Segment Start: Working data
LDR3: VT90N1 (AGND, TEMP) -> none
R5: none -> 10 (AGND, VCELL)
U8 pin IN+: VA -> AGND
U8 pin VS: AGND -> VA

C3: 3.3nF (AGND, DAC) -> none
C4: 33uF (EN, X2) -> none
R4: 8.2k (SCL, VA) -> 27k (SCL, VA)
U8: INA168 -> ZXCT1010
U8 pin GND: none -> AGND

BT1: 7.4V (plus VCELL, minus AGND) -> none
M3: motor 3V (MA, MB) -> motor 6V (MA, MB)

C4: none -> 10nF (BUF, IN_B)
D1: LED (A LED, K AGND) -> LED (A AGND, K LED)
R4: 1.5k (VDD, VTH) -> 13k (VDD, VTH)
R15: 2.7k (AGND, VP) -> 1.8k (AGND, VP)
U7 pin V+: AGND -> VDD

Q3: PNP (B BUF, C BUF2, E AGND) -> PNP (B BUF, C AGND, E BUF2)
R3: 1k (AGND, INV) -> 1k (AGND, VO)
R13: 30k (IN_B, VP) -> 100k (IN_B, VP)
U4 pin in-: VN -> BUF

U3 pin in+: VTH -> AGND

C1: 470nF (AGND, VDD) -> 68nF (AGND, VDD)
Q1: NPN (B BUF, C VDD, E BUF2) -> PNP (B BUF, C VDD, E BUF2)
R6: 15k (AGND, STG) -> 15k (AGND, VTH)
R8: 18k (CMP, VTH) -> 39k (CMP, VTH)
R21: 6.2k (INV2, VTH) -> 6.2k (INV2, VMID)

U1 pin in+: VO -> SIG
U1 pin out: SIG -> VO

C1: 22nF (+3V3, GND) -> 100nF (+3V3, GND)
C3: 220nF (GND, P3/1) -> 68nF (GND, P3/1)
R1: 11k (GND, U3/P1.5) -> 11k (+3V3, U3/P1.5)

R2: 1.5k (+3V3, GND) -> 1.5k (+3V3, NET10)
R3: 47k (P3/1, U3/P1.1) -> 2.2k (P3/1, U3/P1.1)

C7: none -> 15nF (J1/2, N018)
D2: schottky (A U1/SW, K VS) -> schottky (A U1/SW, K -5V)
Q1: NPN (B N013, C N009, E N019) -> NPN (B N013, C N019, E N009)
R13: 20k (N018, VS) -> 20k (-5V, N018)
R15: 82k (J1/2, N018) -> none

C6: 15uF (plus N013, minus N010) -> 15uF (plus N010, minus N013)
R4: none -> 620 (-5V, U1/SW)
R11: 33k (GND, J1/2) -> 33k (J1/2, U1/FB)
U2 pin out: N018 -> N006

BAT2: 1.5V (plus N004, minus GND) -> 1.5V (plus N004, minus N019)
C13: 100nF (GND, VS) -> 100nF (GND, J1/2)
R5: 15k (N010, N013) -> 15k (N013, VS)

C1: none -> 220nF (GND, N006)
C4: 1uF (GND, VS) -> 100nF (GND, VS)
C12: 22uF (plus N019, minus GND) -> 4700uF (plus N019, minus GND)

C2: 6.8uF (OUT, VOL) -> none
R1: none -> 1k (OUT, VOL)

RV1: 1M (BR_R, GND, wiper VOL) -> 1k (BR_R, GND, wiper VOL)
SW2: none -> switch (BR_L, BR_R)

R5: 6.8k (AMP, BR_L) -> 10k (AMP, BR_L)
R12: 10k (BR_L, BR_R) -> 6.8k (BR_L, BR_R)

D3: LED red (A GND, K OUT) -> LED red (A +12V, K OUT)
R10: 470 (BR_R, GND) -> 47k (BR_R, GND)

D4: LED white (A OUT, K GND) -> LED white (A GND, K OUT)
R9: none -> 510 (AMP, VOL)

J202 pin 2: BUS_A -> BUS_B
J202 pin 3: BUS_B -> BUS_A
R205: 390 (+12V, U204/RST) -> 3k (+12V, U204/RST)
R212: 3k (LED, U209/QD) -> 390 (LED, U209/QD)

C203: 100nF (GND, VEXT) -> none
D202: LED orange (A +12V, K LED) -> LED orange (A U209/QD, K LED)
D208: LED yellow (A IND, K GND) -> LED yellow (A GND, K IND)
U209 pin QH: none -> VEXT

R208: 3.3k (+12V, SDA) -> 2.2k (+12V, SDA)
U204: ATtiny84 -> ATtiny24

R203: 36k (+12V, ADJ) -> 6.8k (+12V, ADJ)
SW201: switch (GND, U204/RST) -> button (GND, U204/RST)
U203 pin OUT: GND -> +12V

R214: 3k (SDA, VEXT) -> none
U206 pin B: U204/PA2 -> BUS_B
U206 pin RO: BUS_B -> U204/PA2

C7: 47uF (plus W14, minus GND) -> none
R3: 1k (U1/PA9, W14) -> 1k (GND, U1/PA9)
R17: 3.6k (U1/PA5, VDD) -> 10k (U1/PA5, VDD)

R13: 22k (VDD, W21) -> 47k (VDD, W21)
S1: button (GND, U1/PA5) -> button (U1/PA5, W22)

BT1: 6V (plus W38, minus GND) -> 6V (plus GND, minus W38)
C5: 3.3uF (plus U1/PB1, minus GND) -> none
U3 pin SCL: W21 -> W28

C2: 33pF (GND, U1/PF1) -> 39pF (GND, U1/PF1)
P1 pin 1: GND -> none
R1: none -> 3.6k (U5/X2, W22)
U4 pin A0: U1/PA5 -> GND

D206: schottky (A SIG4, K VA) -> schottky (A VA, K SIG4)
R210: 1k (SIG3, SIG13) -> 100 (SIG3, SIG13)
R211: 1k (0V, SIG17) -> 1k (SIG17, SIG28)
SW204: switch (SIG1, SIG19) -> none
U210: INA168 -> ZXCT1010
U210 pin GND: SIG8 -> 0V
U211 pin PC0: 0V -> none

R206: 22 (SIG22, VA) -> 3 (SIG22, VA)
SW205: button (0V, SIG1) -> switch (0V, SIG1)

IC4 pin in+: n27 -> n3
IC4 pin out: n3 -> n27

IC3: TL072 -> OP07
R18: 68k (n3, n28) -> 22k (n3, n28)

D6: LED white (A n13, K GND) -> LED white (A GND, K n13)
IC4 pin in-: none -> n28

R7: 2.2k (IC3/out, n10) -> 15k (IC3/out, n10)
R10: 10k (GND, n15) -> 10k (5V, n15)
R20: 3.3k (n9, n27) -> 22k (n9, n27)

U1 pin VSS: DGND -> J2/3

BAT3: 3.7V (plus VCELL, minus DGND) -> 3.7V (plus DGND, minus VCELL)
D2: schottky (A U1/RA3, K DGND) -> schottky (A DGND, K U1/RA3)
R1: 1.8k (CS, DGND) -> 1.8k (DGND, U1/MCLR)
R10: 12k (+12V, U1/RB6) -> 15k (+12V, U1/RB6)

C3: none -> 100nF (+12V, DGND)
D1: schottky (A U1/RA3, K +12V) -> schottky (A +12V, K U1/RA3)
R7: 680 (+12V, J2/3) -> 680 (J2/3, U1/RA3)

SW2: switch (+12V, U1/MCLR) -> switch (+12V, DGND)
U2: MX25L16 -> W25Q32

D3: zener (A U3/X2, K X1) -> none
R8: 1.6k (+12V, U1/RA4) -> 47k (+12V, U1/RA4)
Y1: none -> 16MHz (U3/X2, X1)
Segment End: Working data
▸ Aim of the task: Every line in the entries above that mentions the word "white" must be shown.

▸ Solution:
D4: LED white (A OUT, K GND) -> LED white (A GND, K OUT)
D6: LED white (A n13, K GND) -> LED white (A GND, K n13)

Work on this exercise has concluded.